Goal of the exercise
Images are not part of the copy; transcribe all the data exactly.

Task material
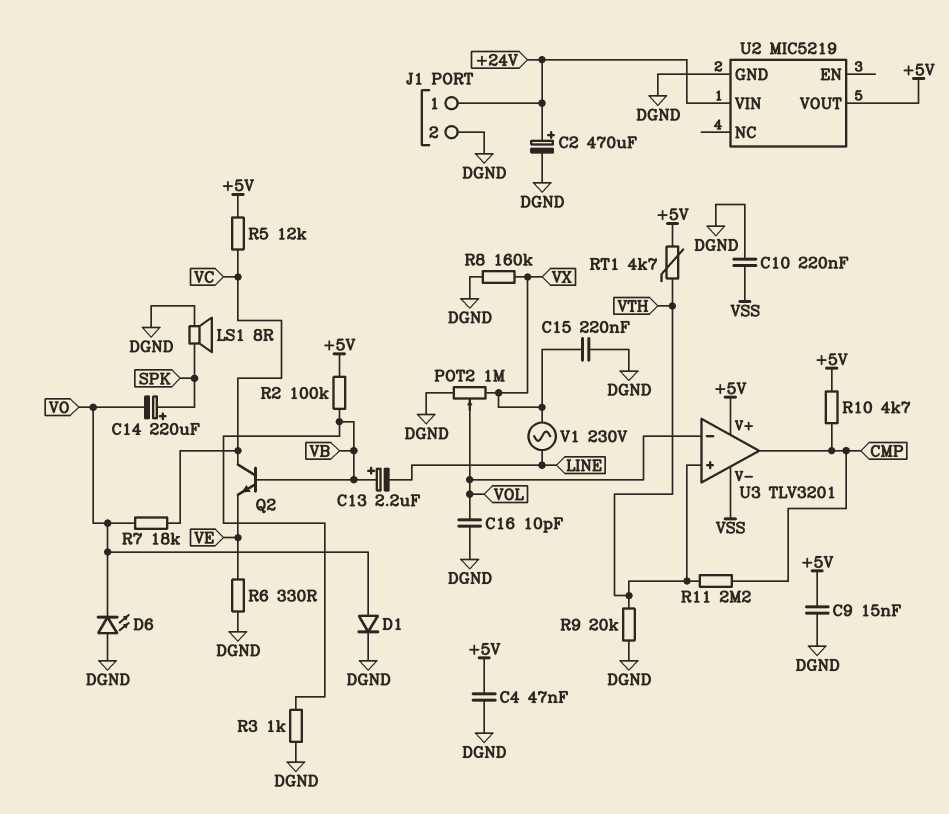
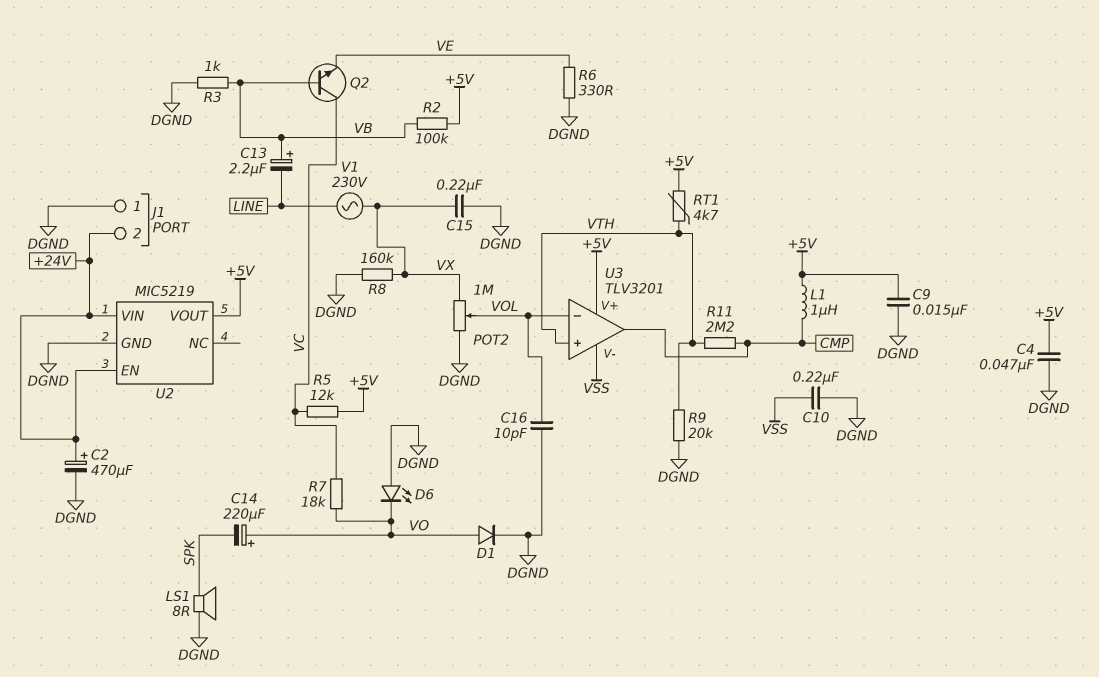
C14: 220uF (plus SPK, minus VO) -> 220uF (plus VO, minus SPK)
J1 pin 1: +24V -> DGND
J1 pin 2: DGND -> +24V
L1: none -> 1uH (+5V, CMP)
R10: 4.7k (+5V, CMP) -> none
U2 pin EN: none -> +24V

Worked solution
C14: 220uF (plus SPK, minus VO) -> 220uF (plus VO, minus SPK)
J1 pin 1: +24V -> DGND
J1 pin 2: DGND -> +24V
L1: none -> 1uH (+5V, CMP)
R10: 4.7k (+5V, CMP) -> none
U2 pin EN: none -> +24V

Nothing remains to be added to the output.